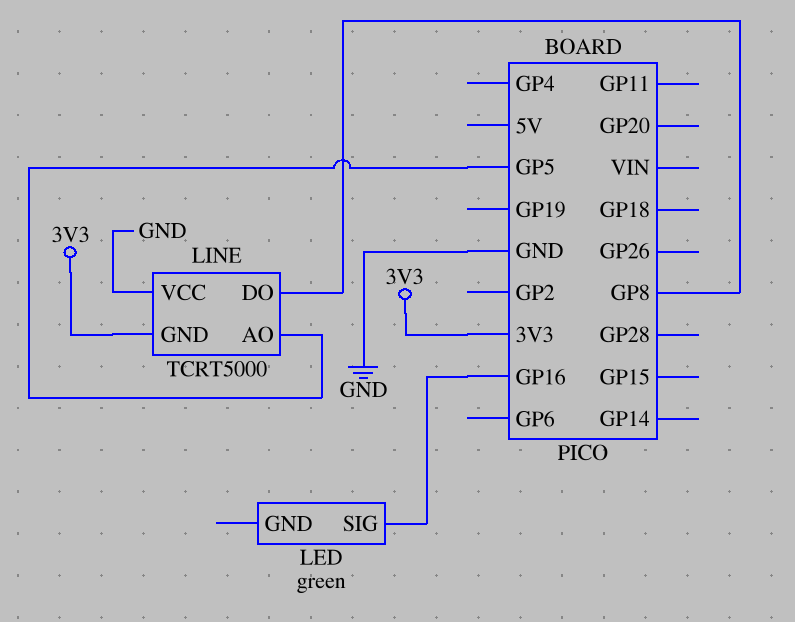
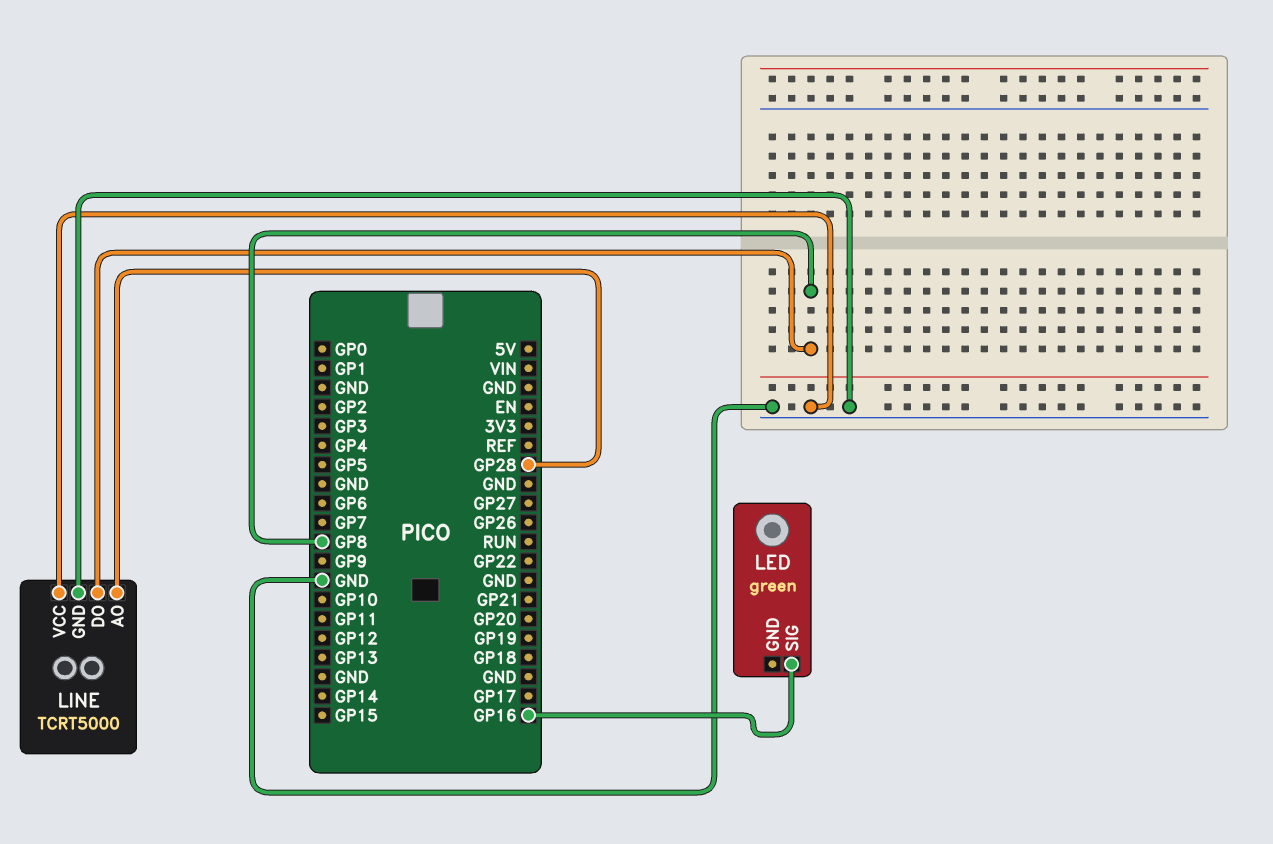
LINE pin AO: GP5 -> GP28
LINE pin GND: 3V3 -> GND

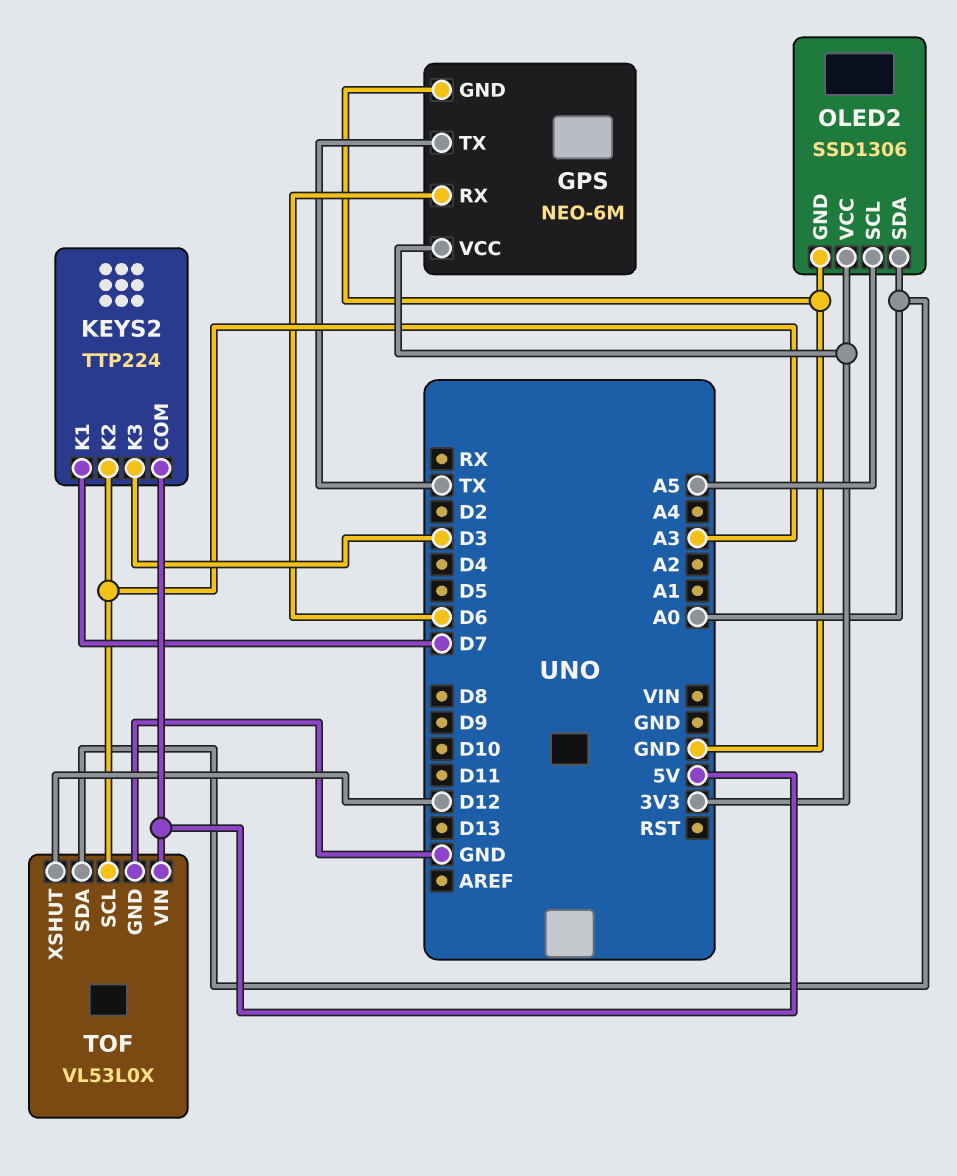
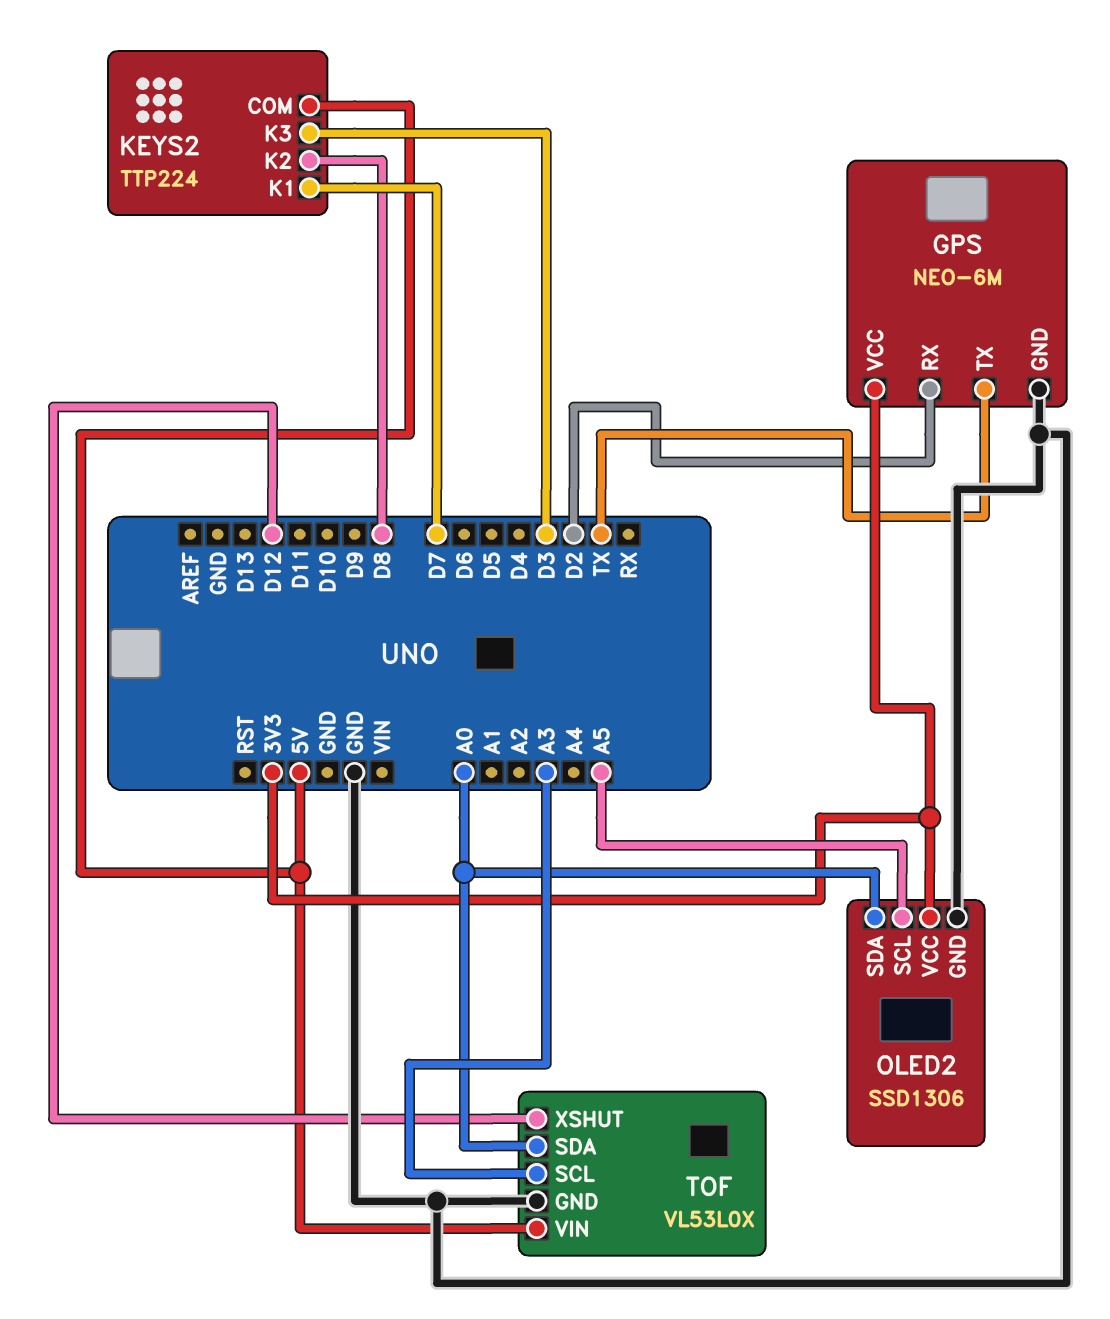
GPS pin RX: D6 -> D2
KEYS2 pin K2: A3 -> D8

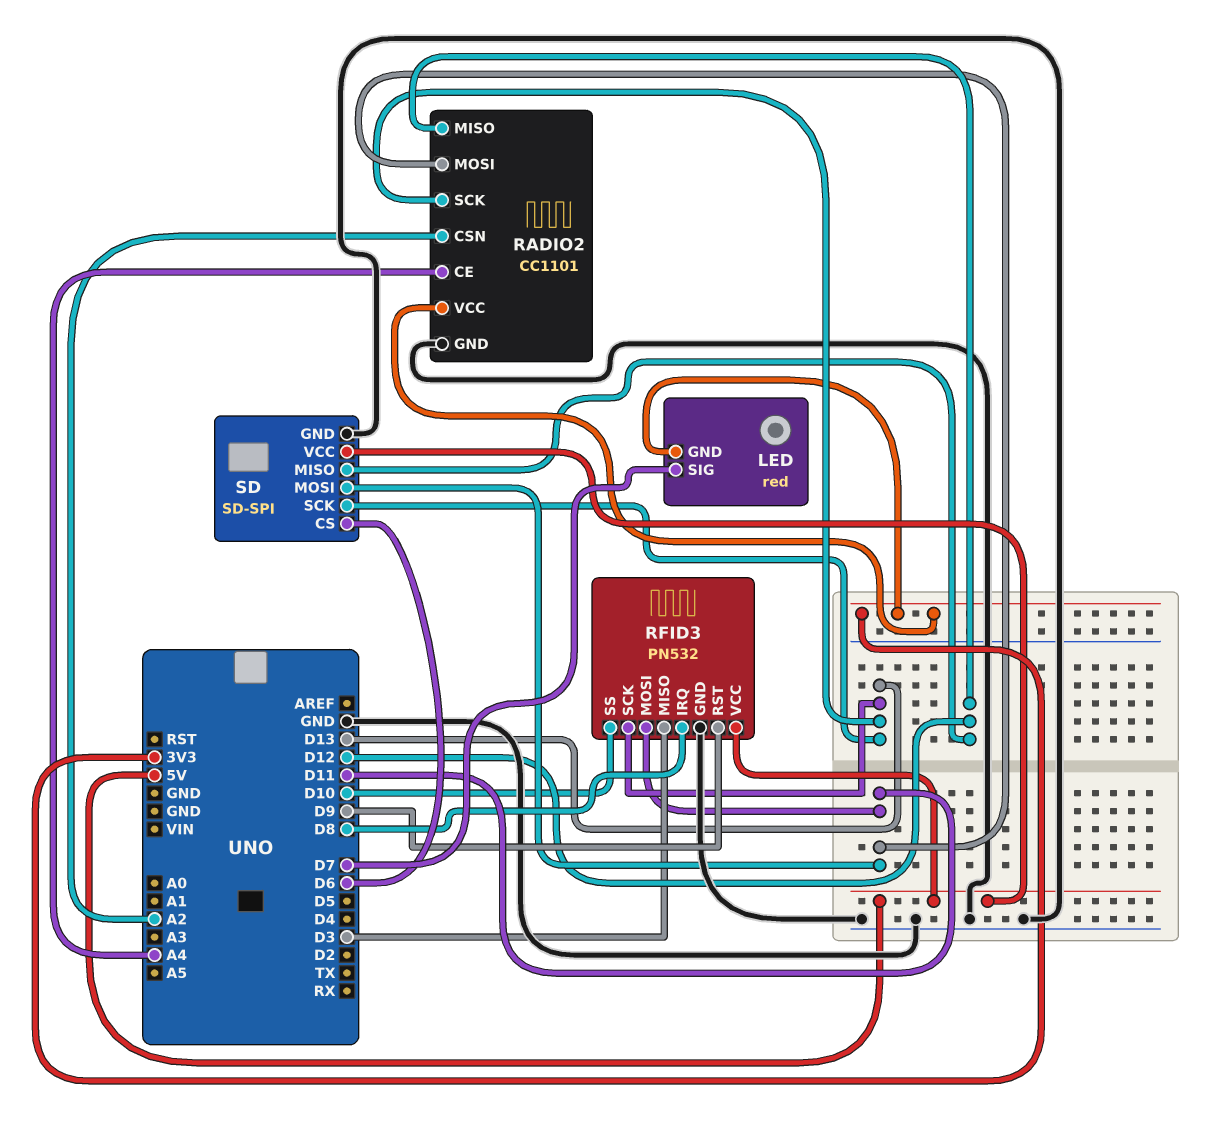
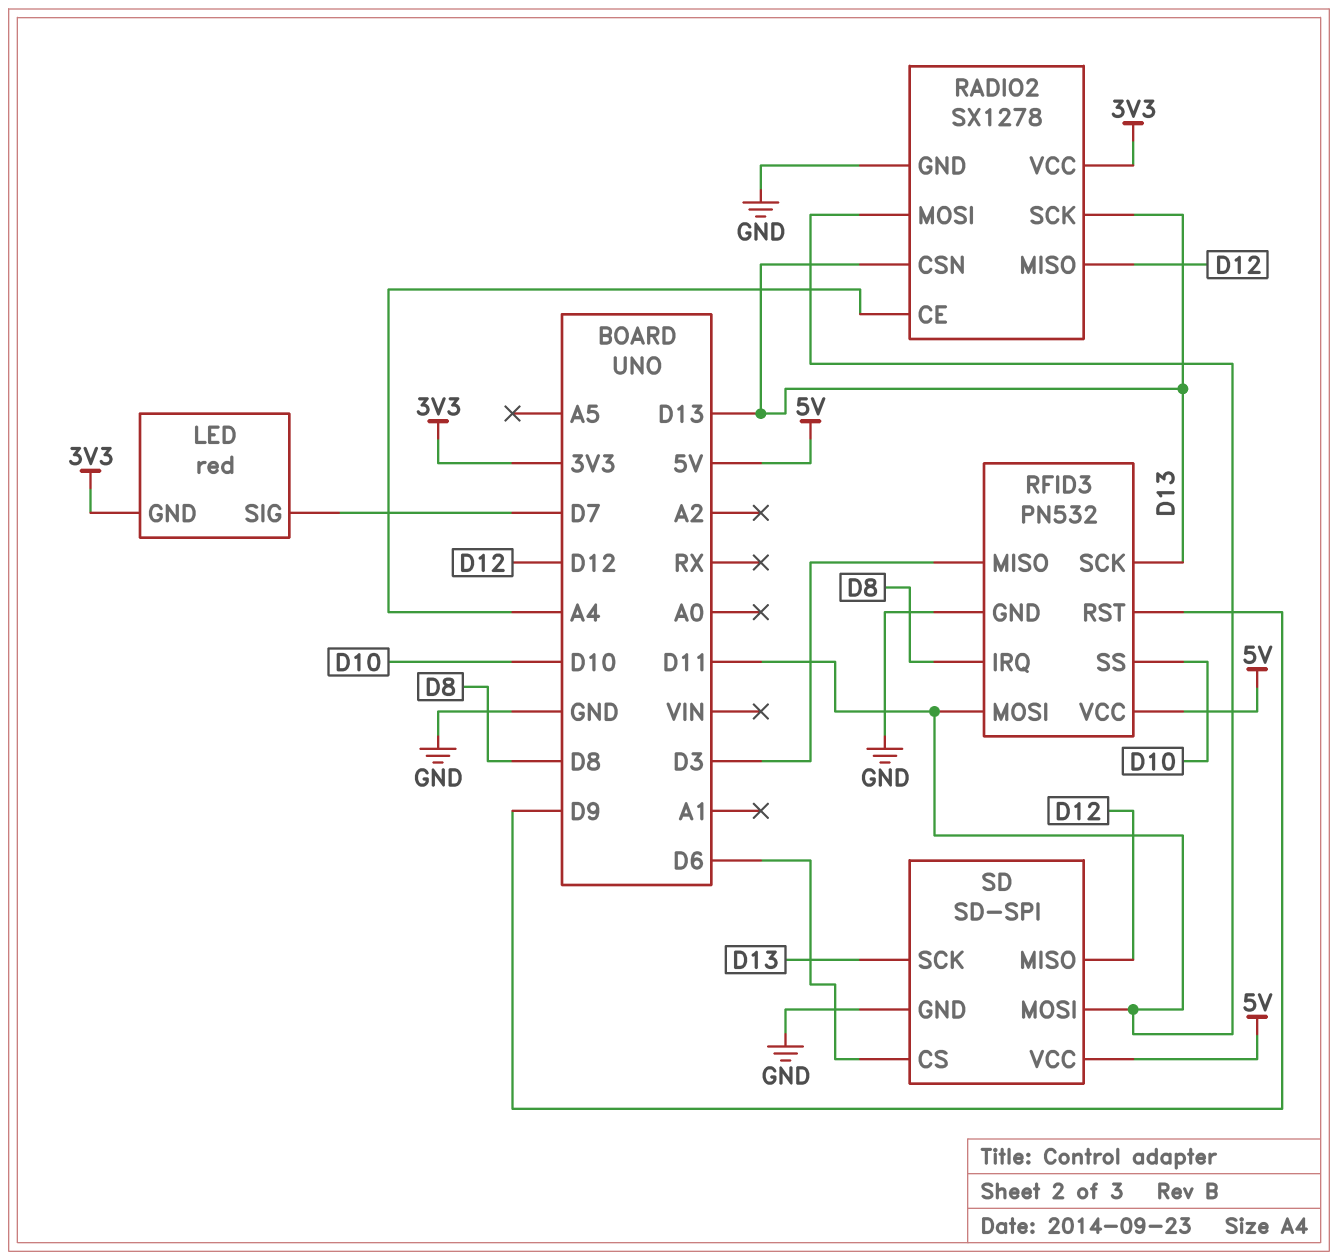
RADIO2: CC1101 -> SX1278
RADIO2 pin CSN: A2 -> D13

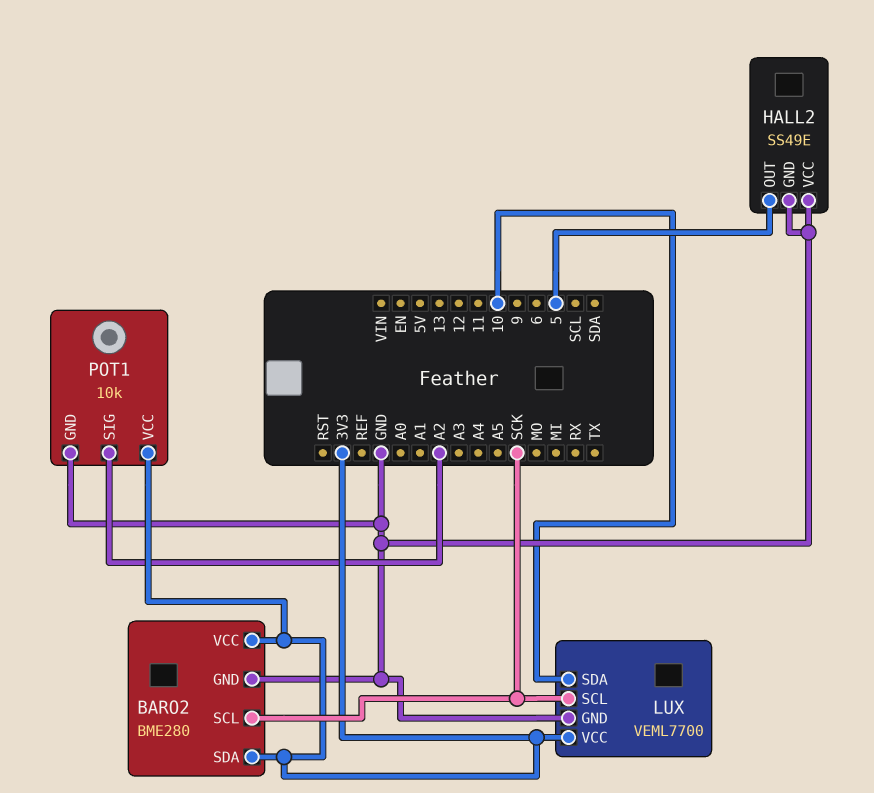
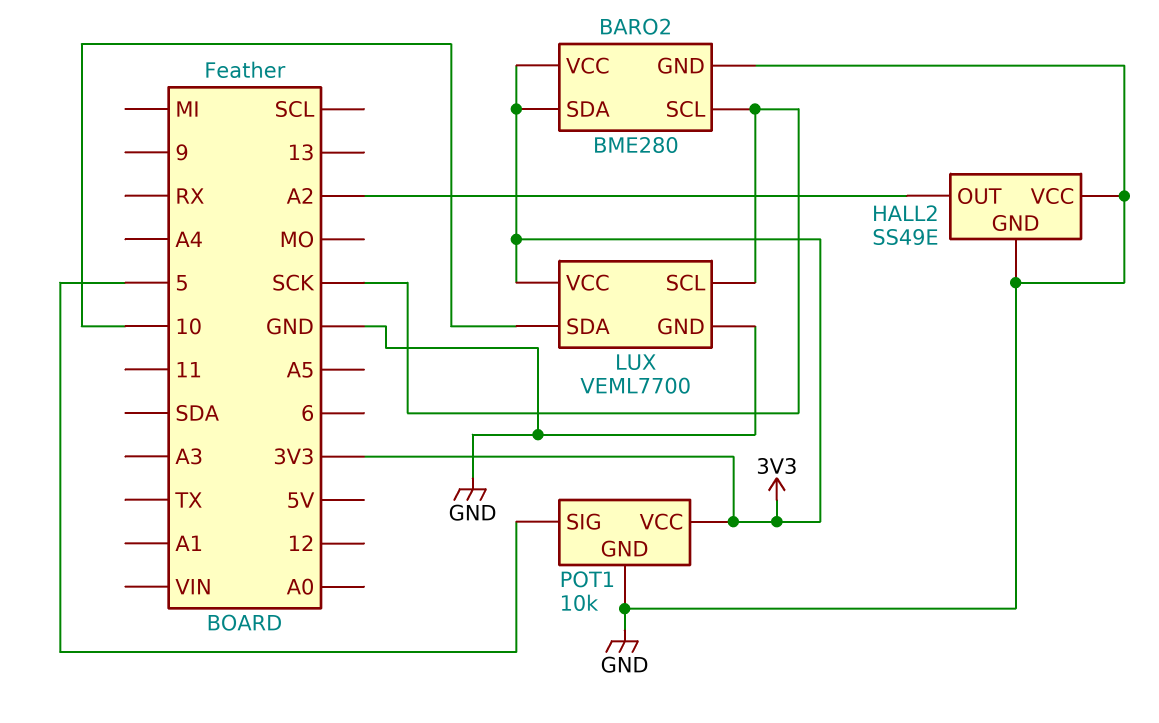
HALL2 pin OUT: 5 -> A2
POT1 pin SIG: A2 -> 5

-- -- --

Your goal: The answer must match the entries above line for line, with the pictures dropped.

Worked solution:
LINE pin AO: GP5 -> GP28
LINE pin GND: 3V3 -> GND

GPS pin RX: D6 -> D2
KEYS2 pin K2: A3 -> D8

RADIO2: CC1101 -> SX1278
RADIO2 pin CSN: A2 -> D13

HALL2 pin OUT: 5 -> A2
POT1 pin SIG: A2 -> 5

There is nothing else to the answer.